───── DATA FOR ANALYSIS

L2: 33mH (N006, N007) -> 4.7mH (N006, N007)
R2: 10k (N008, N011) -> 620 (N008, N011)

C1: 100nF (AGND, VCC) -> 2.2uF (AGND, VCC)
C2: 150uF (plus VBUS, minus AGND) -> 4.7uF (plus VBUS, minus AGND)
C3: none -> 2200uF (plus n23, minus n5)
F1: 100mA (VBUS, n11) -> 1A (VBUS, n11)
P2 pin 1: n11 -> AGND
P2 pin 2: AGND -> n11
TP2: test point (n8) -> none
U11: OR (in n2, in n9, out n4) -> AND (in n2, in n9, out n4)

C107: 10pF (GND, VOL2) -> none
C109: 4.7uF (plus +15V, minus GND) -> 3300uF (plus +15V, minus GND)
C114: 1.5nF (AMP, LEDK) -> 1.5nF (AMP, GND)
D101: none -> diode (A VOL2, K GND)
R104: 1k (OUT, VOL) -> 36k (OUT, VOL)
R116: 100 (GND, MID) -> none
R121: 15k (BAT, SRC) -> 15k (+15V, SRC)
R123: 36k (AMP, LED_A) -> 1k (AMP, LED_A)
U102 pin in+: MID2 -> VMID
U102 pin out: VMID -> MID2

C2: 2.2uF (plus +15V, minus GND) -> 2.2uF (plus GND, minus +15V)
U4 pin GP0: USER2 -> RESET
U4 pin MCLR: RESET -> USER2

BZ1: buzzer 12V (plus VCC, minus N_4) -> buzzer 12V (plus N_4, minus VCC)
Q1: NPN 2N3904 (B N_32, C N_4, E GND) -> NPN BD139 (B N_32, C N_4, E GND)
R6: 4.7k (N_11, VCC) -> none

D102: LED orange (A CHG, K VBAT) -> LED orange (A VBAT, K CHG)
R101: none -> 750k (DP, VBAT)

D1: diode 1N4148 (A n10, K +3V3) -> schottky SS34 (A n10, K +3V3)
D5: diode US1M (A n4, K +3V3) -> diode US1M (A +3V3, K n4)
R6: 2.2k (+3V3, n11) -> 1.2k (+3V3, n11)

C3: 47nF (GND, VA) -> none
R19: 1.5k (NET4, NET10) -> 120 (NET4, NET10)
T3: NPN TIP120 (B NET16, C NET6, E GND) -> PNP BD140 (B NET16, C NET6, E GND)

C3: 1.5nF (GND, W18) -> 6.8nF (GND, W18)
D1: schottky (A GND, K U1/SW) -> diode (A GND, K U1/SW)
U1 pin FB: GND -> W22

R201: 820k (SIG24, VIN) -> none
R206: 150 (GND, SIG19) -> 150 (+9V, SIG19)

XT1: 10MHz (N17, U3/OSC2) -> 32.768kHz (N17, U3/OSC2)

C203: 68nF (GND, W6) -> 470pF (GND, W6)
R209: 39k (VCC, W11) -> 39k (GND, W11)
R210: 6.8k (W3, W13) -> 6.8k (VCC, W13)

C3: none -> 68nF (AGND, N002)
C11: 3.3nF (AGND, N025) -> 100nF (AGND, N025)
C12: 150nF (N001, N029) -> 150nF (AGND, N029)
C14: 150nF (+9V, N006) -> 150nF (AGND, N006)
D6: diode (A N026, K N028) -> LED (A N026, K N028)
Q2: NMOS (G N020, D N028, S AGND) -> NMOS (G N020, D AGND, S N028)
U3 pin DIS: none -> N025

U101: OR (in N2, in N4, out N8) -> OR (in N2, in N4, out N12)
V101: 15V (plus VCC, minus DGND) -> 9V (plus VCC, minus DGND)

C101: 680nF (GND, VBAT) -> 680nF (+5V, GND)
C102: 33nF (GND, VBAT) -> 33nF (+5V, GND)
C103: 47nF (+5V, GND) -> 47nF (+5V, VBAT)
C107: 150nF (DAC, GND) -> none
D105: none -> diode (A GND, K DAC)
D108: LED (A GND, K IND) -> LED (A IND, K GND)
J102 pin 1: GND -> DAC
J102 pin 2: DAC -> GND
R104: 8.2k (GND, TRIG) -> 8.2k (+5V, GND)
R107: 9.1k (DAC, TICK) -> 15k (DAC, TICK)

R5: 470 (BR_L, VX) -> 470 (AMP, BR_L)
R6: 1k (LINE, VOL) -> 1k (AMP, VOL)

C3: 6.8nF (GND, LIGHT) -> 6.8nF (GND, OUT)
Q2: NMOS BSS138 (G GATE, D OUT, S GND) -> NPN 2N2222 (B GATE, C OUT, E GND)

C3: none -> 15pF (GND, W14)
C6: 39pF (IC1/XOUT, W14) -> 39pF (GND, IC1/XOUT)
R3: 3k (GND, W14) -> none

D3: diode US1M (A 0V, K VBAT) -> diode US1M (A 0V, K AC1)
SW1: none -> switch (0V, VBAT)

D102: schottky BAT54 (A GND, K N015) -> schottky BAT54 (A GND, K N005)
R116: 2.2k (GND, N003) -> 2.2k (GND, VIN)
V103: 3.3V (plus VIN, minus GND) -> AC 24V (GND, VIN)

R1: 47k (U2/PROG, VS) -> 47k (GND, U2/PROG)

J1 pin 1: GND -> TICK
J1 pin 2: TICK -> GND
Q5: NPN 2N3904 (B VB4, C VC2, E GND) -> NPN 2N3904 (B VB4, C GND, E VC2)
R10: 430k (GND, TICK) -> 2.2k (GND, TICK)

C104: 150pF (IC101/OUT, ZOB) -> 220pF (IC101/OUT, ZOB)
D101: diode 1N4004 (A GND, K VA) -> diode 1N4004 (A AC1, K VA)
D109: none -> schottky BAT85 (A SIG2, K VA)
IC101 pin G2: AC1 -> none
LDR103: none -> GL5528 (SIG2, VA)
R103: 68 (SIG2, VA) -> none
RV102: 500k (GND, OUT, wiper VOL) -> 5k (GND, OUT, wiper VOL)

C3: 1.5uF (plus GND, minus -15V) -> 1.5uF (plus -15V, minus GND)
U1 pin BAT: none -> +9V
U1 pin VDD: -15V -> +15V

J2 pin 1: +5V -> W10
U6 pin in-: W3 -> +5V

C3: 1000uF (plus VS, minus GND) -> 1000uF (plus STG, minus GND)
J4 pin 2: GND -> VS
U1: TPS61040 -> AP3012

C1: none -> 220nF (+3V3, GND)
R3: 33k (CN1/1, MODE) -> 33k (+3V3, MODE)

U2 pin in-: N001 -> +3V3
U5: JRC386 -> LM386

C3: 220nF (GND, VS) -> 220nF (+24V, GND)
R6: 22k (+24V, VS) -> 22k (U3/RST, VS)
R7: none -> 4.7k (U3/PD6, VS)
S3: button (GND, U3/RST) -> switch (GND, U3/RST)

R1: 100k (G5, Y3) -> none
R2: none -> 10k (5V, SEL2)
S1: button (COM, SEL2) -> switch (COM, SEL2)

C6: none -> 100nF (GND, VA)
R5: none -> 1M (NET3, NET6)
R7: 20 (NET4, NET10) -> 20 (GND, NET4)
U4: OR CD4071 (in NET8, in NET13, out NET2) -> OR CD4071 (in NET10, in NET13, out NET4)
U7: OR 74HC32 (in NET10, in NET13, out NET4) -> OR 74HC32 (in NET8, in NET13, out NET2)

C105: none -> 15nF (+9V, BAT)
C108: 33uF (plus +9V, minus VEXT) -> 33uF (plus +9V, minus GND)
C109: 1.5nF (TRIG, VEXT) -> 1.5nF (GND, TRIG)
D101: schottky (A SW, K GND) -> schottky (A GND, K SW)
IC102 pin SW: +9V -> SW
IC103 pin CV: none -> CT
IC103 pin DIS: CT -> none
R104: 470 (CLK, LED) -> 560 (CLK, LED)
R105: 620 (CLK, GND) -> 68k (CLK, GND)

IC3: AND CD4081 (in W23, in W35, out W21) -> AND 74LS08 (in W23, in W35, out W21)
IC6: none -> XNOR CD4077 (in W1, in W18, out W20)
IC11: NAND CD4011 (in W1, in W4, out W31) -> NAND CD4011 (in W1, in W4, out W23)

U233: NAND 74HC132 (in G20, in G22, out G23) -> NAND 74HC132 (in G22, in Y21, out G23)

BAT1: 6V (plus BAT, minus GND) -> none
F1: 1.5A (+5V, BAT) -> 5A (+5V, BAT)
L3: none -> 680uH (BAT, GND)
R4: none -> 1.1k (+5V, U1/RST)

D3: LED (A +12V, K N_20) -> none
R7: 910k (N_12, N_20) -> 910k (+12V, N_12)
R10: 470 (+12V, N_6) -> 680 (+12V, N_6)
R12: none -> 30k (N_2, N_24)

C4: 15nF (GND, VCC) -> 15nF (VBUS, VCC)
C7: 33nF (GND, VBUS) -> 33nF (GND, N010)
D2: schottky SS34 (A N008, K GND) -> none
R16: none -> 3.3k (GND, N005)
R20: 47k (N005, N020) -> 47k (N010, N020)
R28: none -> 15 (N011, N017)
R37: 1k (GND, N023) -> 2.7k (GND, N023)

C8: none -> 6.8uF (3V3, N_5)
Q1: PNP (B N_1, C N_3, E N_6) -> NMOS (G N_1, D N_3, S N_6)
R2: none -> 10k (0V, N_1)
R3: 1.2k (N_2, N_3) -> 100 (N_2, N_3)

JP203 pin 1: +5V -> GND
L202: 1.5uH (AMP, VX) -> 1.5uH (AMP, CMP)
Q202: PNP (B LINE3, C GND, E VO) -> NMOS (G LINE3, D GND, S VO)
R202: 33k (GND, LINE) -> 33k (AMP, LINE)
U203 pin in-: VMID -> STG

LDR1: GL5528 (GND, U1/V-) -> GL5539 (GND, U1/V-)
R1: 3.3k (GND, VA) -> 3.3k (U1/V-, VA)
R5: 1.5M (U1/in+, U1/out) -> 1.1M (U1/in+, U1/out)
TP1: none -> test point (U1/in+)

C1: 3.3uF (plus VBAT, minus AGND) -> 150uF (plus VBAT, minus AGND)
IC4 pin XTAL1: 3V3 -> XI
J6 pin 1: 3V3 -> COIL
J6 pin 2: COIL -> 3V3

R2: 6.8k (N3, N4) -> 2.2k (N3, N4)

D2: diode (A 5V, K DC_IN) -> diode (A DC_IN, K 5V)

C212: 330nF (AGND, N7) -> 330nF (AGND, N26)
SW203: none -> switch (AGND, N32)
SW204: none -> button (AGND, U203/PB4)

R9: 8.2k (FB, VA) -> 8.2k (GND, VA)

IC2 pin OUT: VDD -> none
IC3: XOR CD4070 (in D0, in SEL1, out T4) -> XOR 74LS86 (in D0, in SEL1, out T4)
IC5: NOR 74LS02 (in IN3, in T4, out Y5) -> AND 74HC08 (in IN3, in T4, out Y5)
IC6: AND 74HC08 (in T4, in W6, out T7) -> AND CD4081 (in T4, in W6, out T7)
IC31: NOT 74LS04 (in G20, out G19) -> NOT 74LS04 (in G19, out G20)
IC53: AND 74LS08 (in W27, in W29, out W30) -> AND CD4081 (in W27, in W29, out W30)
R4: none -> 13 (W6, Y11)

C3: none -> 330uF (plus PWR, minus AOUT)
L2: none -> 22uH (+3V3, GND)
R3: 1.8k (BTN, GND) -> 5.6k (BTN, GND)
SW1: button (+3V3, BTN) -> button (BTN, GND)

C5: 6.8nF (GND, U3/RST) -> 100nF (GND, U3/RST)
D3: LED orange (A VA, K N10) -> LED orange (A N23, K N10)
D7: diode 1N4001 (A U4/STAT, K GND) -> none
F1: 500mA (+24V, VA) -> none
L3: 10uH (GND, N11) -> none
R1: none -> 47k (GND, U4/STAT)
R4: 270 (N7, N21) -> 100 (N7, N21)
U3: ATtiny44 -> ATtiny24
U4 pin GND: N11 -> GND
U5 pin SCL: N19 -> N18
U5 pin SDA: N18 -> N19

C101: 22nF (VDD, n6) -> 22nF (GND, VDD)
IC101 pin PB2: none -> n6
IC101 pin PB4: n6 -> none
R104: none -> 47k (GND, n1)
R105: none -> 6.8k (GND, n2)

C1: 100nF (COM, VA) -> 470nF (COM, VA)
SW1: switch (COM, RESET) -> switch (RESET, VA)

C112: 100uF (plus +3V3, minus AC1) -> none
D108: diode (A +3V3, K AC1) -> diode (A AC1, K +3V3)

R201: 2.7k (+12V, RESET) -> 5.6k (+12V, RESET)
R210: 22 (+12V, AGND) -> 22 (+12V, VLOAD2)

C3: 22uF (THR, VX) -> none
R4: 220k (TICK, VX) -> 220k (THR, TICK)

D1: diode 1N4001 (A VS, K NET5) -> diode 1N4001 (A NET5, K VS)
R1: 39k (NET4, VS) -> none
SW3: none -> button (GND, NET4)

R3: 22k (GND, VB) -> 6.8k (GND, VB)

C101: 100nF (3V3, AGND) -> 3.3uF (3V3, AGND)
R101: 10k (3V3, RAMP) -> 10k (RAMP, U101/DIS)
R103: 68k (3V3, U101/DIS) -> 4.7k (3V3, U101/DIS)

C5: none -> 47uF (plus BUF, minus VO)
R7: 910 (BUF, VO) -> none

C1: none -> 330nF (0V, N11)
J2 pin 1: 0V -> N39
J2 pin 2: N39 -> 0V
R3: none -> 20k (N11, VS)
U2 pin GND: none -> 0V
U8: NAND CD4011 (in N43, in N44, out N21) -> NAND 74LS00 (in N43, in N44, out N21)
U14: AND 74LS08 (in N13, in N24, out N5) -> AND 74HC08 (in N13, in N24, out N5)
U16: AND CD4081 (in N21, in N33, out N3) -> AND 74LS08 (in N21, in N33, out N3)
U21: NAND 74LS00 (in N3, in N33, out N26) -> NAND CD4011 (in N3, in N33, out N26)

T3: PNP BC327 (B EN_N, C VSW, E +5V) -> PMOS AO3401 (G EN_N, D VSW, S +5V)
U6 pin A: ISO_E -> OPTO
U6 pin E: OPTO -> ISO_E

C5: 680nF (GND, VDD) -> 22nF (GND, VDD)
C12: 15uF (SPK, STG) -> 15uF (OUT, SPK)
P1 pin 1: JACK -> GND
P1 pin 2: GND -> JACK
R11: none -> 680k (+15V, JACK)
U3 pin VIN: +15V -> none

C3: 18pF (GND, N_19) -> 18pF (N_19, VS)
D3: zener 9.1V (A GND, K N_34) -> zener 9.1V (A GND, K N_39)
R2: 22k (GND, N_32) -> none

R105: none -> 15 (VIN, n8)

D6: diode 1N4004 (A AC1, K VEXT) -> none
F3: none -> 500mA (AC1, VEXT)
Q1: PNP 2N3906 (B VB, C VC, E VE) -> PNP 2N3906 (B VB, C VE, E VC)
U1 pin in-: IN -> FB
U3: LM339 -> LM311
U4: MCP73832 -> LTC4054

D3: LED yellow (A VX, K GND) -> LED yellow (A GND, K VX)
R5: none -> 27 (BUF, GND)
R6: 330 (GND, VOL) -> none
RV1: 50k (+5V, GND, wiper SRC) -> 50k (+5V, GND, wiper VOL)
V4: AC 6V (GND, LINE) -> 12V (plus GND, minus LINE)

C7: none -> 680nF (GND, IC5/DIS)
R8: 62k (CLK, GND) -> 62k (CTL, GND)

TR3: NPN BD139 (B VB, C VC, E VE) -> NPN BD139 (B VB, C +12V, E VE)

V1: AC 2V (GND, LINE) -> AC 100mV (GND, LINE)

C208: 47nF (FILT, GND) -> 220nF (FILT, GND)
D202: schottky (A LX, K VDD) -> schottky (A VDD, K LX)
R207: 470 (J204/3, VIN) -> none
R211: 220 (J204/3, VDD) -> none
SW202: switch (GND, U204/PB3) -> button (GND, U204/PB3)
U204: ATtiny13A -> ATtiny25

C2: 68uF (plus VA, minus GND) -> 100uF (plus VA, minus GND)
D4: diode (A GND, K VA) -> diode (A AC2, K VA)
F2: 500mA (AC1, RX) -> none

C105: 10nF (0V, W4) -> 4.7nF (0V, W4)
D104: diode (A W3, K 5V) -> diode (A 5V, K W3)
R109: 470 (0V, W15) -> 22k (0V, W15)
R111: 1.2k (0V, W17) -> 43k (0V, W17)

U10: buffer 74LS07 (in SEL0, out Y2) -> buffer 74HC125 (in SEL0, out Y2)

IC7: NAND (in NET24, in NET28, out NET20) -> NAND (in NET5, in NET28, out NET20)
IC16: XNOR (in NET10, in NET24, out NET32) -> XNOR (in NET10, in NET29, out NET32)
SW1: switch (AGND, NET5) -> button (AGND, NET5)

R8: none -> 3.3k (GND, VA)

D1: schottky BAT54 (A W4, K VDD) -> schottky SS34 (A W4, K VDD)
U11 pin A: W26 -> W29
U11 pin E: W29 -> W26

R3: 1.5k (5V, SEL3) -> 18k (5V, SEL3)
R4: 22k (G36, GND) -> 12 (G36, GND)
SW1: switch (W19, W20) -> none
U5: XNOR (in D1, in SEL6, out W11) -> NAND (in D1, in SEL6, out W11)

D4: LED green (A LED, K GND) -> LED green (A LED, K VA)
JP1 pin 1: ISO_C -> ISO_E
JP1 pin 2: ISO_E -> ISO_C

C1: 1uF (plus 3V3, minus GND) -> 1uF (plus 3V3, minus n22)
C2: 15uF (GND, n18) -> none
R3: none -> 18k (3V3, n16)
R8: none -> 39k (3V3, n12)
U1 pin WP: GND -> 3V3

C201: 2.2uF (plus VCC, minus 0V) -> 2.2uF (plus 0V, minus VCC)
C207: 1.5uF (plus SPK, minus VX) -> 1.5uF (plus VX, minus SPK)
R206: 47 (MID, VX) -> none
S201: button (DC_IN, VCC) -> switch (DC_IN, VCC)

──────────

• HOW TO COMPLETE THIS TASK
Search the data for the word "orange" and copy each line where it appears.

• OUTPUT BELOW
D102: LED orange (A CHG, K VBAT) -> LED orange (A VBAT, K CHG)
D3: LED orange (A VA, K N10) -> LED orange (A N23, K N10)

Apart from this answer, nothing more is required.